Prompt:
When you restate the data, keep every word as it is and drop the images.

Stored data

++++++

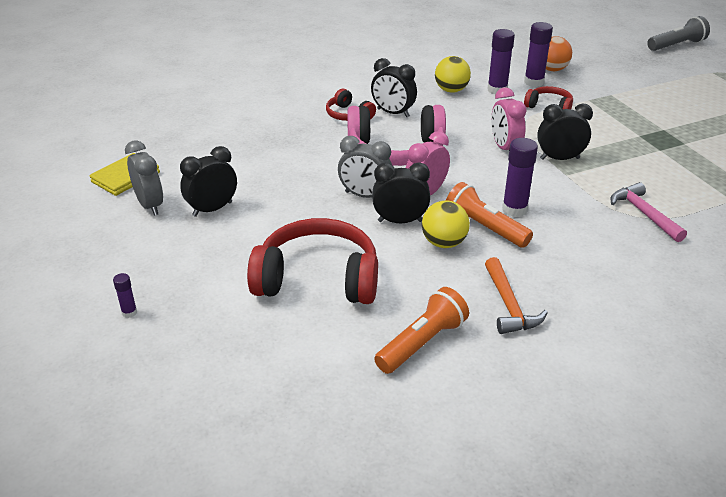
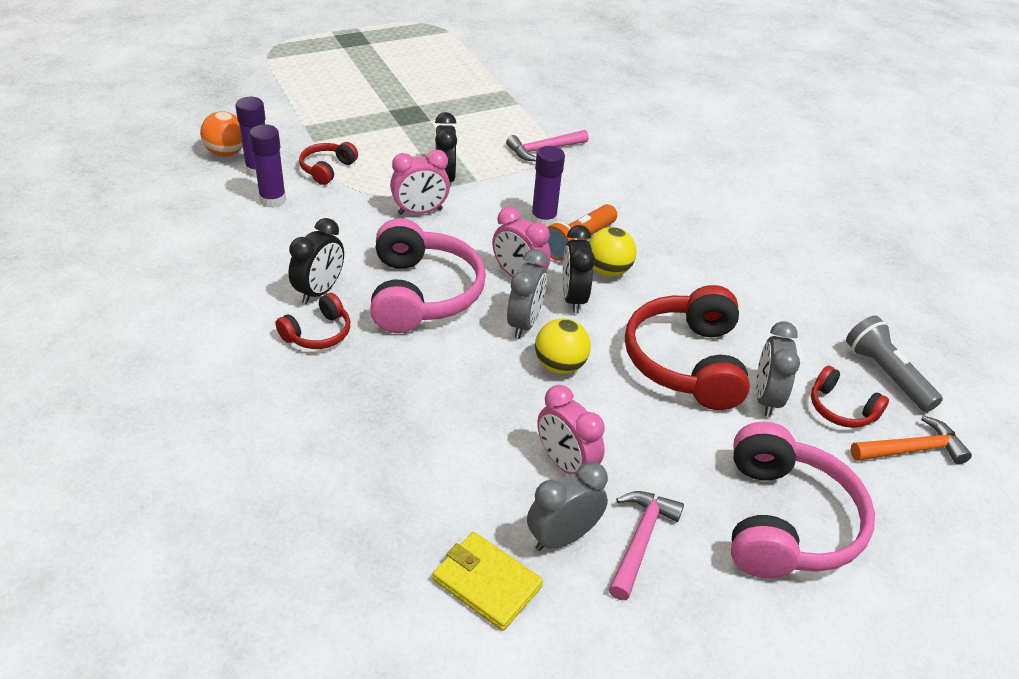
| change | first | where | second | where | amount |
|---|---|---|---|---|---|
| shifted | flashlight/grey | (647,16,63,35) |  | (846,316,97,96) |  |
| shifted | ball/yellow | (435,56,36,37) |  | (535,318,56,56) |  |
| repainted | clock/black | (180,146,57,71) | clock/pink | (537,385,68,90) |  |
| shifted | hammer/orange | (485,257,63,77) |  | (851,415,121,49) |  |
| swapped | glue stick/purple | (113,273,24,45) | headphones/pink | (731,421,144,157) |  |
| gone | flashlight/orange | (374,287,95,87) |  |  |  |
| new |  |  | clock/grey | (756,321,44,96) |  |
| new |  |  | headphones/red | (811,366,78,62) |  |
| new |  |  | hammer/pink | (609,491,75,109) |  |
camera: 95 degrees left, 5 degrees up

++++++

Answer to the problem:
| change | first | where | second | where | amount |
|---|---|---|---|---|---|
| shifted | flashlight/grey | (647,16,63,35) |  | (846,316,97,96) |  |
| shifted | ball/yellow | (435,56,36,37) |  | (535,318,56,56) |  |
| repainted | clock/black | (180,146,57,71) | clock/pink | (537,385,68,90) |  |
| shifted | hammer/orange | (485,257,63,77) |  | (851,415,121,49) |  |
| swapped | glue stick/purple | (113,273,24,45) | headphones/pink | (731,421,144,157) |  |
| gone | flashlight/orange | (374,287,95,87) |  |  |  |
| new |  |  | clock/grey | (756,321,44,96) |  |
| new |  |  | headphones/red | (811,366,78,62) |  |
| new |  |  | hammer/pink | (609,491,75,109) |  |
camera: 95 degrees left, 5 degrees up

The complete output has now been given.